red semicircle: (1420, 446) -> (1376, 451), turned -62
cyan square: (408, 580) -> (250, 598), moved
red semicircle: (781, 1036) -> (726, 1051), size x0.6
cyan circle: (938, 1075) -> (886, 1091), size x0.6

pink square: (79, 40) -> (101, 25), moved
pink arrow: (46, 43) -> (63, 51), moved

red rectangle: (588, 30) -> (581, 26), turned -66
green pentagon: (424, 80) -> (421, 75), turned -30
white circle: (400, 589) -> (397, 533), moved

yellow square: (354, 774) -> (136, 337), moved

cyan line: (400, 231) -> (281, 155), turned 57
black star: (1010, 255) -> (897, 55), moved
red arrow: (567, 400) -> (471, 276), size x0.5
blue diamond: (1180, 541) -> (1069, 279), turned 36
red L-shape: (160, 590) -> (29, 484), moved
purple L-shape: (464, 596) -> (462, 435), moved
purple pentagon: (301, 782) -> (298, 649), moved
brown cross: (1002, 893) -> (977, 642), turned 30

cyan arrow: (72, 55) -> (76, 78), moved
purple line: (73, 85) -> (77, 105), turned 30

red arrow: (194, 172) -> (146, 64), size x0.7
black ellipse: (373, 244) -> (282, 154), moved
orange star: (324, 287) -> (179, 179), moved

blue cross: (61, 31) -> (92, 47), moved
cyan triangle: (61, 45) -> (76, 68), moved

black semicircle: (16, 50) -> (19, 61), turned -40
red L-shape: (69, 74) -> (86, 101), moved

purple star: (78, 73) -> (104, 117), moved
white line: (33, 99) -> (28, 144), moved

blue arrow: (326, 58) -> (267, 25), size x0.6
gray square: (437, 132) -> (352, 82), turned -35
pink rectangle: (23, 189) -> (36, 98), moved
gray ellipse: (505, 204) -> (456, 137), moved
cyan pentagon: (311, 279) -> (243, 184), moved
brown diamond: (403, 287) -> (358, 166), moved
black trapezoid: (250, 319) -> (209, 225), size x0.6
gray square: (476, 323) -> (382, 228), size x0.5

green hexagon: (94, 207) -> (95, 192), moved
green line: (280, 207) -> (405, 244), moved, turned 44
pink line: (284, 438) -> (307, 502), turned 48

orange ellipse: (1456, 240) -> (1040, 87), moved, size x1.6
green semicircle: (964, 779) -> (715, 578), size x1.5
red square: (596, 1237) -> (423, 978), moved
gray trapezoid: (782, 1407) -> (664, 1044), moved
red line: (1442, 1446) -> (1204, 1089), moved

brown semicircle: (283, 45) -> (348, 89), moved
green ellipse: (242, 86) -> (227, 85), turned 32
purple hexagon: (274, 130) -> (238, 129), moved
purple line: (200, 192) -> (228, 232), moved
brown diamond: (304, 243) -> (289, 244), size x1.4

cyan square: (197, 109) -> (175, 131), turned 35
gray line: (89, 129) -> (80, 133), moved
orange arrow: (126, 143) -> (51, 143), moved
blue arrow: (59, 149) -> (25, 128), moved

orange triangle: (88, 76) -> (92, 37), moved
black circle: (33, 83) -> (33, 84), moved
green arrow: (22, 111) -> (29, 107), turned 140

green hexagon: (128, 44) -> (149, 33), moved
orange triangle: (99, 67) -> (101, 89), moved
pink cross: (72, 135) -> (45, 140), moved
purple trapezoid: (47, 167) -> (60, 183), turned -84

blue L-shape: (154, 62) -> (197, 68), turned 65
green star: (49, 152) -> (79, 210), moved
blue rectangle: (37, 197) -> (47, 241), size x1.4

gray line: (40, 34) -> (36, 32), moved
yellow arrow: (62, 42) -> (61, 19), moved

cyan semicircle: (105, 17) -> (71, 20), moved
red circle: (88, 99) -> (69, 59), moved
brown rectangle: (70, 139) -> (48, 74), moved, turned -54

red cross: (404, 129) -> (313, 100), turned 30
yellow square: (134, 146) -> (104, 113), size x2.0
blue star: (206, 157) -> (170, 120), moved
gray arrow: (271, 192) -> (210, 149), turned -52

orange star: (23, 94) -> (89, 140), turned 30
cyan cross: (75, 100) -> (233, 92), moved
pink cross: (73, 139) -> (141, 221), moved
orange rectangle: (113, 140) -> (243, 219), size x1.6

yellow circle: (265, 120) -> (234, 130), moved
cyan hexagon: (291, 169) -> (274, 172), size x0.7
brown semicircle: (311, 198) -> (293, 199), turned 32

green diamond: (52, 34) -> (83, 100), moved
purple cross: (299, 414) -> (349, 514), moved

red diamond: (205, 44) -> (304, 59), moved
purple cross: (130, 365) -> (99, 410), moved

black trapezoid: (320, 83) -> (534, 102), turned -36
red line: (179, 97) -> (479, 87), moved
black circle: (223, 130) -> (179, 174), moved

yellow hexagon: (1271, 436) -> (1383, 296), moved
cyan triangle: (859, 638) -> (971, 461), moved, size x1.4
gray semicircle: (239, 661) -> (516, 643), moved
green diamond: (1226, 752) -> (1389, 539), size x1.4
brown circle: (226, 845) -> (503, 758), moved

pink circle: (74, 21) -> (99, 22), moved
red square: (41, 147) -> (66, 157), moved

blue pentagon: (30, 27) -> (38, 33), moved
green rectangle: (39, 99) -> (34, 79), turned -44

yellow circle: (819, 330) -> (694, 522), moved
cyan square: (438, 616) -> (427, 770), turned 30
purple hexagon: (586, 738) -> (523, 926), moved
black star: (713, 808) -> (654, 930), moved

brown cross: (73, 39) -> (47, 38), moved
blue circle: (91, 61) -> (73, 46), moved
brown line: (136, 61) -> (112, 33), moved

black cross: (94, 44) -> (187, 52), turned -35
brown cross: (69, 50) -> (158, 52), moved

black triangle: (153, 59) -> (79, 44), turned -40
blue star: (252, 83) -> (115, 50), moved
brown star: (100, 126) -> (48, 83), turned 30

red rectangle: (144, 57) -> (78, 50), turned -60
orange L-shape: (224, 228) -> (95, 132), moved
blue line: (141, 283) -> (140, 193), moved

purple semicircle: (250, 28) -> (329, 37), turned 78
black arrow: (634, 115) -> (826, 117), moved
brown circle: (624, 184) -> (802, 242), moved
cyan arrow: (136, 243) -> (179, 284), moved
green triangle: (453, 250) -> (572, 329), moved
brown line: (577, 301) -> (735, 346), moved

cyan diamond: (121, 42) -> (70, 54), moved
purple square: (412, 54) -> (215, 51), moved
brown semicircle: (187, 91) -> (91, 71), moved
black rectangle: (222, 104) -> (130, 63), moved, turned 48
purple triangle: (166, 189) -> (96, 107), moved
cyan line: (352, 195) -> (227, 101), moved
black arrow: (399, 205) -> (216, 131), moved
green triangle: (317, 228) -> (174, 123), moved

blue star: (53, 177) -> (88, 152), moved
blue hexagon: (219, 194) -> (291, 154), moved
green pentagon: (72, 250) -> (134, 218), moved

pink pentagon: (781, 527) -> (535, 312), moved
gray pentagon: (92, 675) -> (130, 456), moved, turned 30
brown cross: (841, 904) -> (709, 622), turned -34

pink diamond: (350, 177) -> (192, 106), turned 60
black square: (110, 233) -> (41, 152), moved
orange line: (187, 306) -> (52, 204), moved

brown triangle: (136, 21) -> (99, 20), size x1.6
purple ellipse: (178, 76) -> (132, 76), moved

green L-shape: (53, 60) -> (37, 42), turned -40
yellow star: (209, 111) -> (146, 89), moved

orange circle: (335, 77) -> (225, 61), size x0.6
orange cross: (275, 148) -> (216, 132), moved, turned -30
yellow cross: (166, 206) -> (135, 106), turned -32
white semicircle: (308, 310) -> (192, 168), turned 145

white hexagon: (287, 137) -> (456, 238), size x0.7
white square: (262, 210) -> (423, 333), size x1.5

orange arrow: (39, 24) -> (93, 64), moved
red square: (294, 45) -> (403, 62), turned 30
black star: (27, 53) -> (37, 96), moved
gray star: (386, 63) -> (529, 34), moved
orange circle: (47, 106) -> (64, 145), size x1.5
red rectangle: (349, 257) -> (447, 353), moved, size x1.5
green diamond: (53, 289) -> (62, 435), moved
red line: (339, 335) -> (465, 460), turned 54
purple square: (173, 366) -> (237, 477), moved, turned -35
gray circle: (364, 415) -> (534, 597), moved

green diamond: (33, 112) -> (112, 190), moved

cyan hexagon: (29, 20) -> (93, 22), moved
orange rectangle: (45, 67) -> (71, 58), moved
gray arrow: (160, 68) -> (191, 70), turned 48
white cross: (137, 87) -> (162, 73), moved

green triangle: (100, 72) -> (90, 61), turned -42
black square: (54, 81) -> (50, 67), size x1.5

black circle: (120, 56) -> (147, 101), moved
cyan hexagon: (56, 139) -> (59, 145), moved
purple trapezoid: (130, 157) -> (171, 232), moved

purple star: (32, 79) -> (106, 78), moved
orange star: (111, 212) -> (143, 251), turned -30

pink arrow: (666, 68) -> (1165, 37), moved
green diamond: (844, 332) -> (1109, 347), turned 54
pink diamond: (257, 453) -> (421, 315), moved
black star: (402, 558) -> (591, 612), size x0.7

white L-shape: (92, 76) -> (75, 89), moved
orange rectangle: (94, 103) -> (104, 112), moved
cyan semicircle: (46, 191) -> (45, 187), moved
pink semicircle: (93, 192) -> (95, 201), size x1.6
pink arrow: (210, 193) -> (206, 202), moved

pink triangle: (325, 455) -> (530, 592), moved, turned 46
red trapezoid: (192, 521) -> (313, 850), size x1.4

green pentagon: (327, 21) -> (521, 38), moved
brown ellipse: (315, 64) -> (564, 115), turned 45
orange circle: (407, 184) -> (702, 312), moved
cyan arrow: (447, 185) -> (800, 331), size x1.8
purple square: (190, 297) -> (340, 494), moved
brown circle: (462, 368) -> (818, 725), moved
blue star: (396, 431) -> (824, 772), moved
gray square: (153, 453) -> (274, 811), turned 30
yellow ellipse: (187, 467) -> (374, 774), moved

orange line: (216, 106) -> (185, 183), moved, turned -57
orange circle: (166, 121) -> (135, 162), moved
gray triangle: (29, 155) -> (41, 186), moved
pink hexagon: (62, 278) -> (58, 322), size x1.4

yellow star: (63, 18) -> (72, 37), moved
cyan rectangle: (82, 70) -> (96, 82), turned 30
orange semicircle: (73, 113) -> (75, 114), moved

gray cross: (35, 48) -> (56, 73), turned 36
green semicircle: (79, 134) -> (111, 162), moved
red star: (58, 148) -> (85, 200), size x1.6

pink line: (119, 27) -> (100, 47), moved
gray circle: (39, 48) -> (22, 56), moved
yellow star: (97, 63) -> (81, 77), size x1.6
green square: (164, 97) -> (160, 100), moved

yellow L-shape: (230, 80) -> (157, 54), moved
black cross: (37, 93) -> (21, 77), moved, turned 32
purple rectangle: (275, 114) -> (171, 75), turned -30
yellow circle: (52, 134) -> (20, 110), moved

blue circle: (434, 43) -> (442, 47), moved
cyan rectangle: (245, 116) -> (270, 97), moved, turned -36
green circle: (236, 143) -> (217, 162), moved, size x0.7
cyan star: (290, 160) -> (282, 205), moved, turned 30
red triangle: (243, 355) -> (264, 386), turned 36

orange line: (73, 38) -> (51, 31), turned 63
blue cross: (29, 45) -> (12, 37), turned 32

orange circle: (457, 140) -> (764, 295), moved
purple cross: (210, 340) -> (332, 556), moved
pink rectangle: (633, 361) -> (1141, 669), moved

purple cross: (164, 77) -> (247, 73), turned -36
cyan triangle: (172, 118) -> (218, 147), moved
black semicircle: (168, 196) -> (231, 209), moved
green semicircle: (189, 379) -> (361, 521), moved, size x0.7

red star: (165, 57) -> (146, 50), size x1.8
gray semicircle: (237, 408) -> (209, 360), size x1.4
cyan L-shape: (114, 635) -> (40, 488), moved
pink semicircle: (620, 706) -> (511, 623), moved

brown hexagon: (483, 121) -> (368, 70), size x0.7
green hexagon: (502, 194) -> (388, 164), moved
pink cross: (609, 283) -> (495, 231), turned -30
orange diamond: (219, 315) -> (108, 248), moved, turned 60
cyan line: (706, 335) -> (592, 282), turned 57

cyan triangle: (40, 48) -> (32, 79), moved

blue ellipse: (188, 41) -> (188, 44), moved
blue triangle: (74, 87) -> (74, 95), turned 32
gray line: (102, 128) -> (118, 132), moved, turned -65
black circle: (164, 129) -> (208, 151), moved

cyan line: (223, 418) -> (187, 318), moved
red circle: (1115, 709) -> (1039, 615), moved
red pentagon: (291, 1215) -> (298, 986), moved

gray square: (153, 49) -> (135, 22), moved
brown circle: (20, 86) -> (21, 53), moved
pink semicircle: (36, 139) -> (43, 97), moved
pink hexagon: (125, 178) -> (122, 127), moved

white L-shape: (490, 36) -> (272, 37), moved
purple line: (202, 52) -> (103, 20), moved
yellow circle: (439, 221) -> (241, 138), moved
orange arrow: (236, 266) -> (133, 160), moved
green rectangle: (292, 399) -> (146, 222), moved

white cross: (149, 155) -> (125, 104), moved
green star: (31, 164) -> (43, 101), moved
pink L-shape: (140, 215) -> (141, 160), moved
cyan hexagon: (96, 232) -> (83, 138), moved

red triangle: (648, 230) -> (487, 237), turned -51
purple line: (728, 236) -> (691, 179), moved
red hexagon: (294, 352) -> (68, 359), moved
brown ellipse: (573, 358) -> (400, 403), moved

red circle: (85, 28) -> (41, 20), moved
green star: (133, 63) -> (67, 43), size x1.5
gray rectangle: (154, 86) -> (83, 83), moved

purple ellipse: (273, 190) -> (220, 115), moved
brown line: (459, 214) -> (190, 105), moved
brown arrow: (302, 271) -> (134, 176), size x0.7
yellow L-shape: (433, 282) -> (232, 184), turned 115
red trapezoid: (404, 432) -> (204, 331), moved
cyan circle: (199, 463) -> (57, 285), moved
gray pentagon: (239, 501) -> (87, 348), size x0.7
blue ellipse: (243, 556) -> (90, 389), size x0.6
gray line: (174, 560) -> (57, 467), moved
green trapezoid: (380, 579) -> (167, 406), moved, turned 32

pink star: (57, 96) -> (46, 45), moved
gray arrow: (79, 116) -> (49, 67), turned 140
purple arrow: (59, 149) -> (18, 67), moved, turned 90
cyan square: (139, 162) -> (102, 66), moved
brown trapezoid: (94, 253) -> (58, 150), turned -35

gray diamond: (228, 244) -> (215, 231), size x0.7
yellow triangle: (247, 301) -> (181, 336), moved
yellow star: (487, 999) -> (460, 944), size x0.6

= = = =

■ **ABOUT THIS EXERCISE**
Reproduce the records above exactly, from the first line to the line that holds "orange star: (324, 287) -> (179, 179), moved", inclusive, and omit everything after it.

■ **TASK OUTPUT**
red semicircle: (1420, 446) -> (1376, 451), turned -62
cyan square: (408, 580) -> (250, 598), moved
red semicircle: (781, 1036) -> (726, 1051), size x0.6
cyan circle: (938, 1075) -> (886, 1091), size x0.6

pink square: (79, 40) -> (101, 25), moved
pink arrow: (46, 43) -> (63, 51), moved

red rectangle: (588, 30) -> (581, 26), turned -66
green pentagon: (424, 80) -> (421, 75), turned -30
white circle: (400, 589) -> (397, 533), moved

yellow square: (354, 774) -> (136, 337), moved

cyan line: (400, 231) -> (281, 155), turned 57
black star: (1010, 255) -> (897, 55), moved
red arrow: (567, 400) -> (471, 276), size x0.5
blue diamond: (1180, 541) -> (1069, 279), turned 36
red L-shape: (160, 590) -> (29, 484), moved
purple L-shape: (464, 596) -> (462, 435), moved
purple pentagon: (301, 782) -> (298, 649), moved
brown cross: (1002, 893) -> (977, 642), turned 30

cyan arrow: (72, 55) -> (76, 78), moved
purple line: (73, 85) -> (77, 105), turned 30

red arrow: (194, 172) -> (146, 64), size x0.7
black ellipse: (373, 244) -> (282, 154), moved
orange star: (324, 287) -> (179, 179), moved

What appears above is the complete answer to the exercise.